*WHAT TO PRODUCE*. Output the data in full. Keep every word exact and exclude the pictures.

*** Opening of TASK INPUTS ***

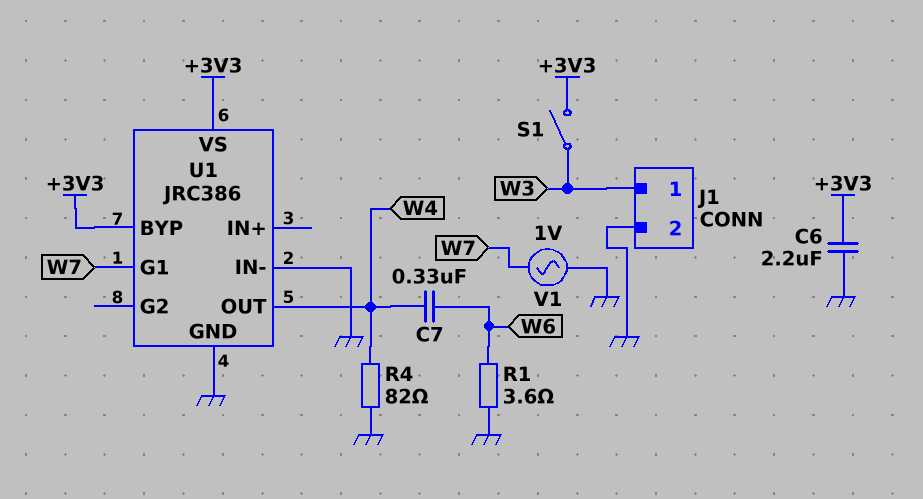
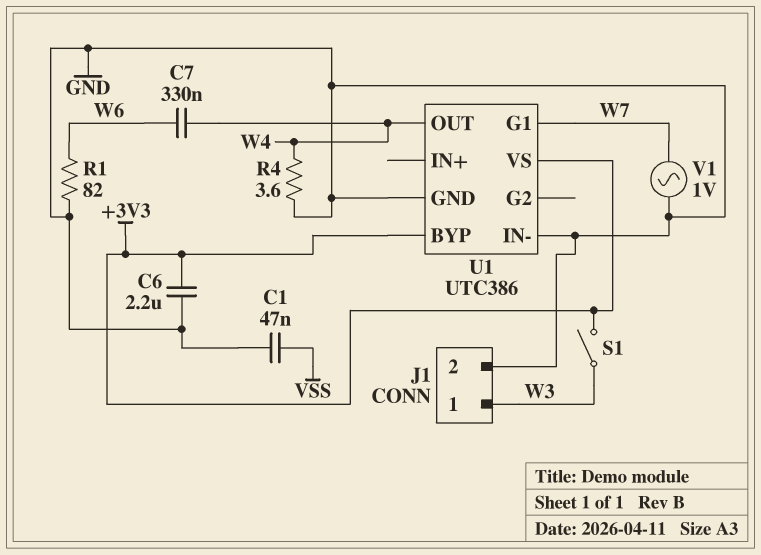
C1: none -> 47nF (GND, VSS)
R1: 3.6 (GND, W6) -> 82 (GND, W6)
R4: 82 (GND, W4) -> 3.6 (GND, W4)
U1: JRC386 -> UTC386

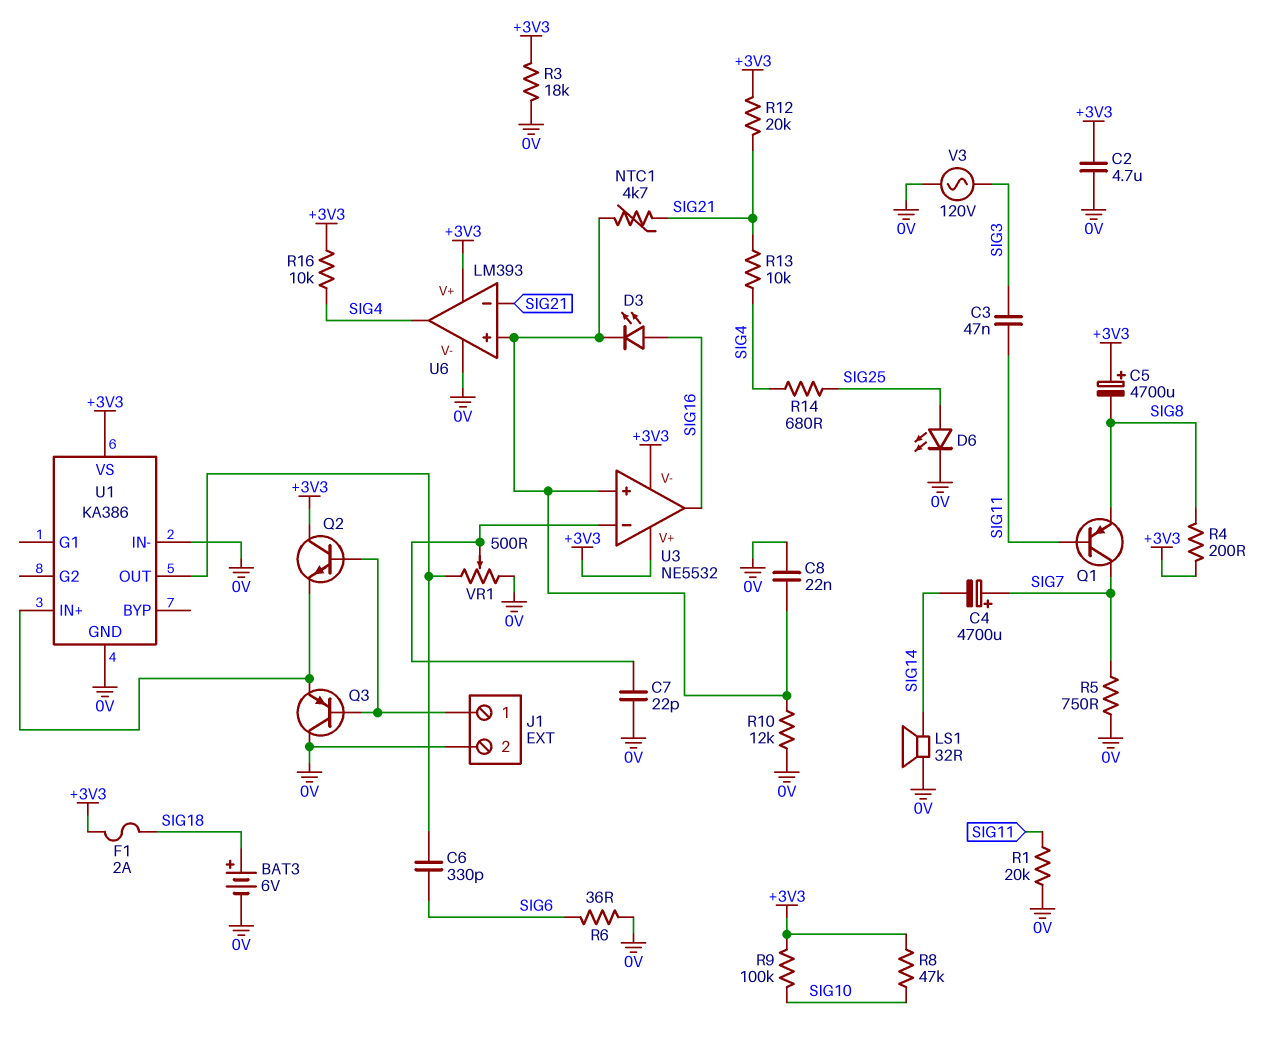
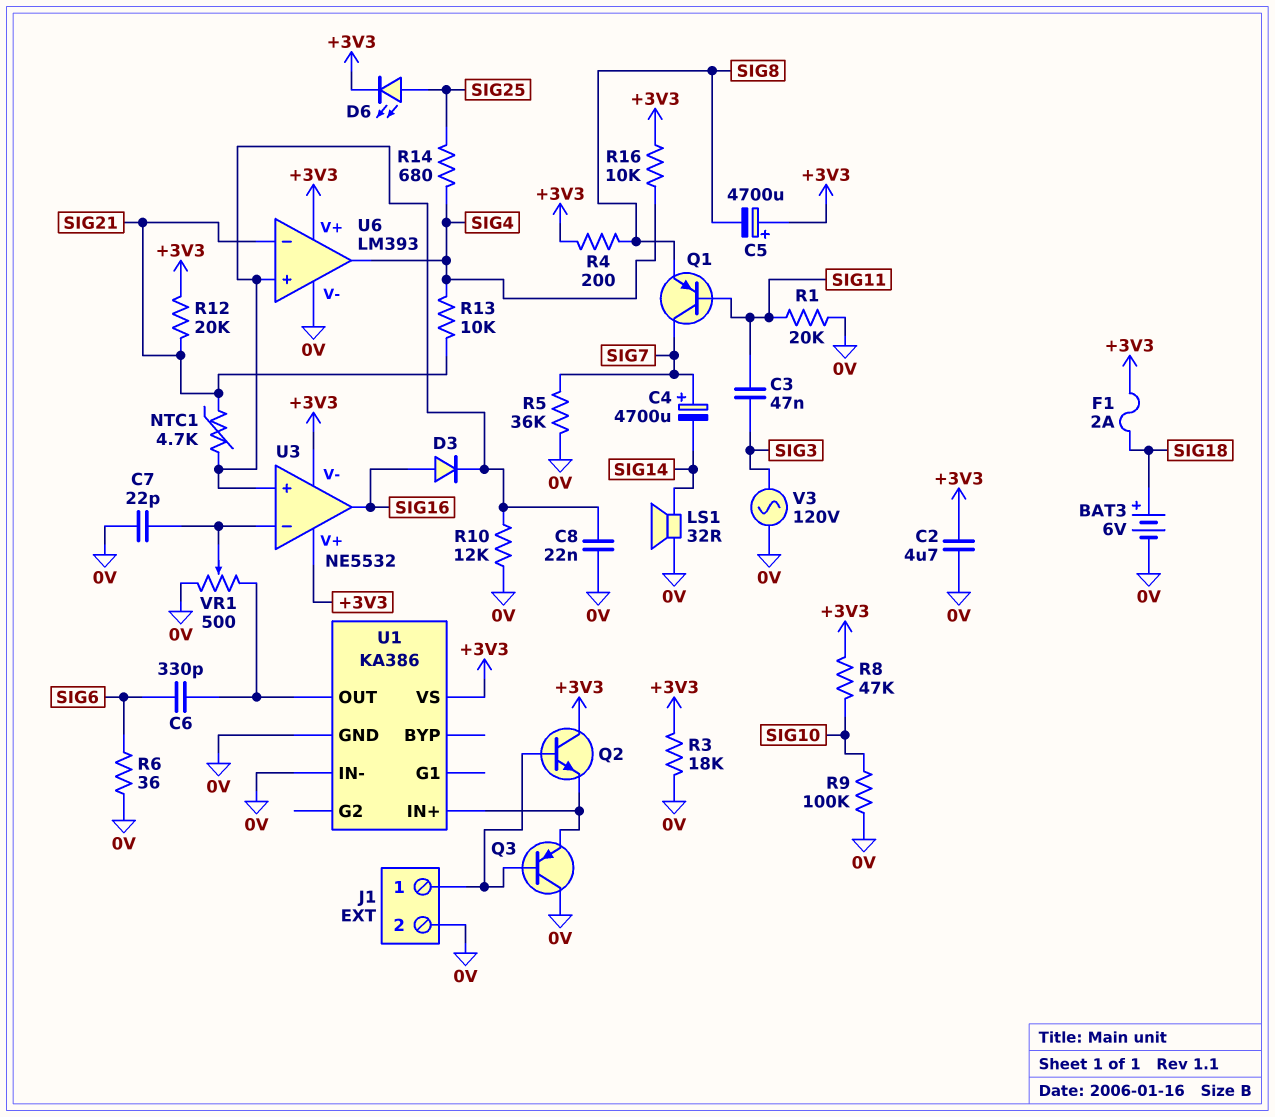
D3: LED (A SIG16, K U3/in+) -> diode (A SIG16, K U3/in+)
D6: LED (A SIG25, K 0V) -> LED (A SIG25, K +3V3)
R5: 750 (0V, SIG7) -> 36k (0V, SIG7)
R9: 100k (+3V3, SIG10) -> 100k (0V, SIG10)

*** Close of TASK INPUTS ***

*SOLUTION*.
C1: none -> 47nF (GND, VSS)
R1: 3.6 (GND, W6) -> 82 (GND, W6)
R4: 82 (GND, W4) -> 3.6 (GND, W4)
U1: JRC386 -> UTC386

D3: LED (A SIG16, K U3/in+) -> diode (A SIG16, K U3/in+)
D6: LED (A SIG25, K 0V) -> LED (A SIG25, K +3V3)
R5: 750 (0V, SIG7) -> 36k (0V, SIG7)
R9: 100k (+3V3, SIG10) -> 100k (0V, SIG10)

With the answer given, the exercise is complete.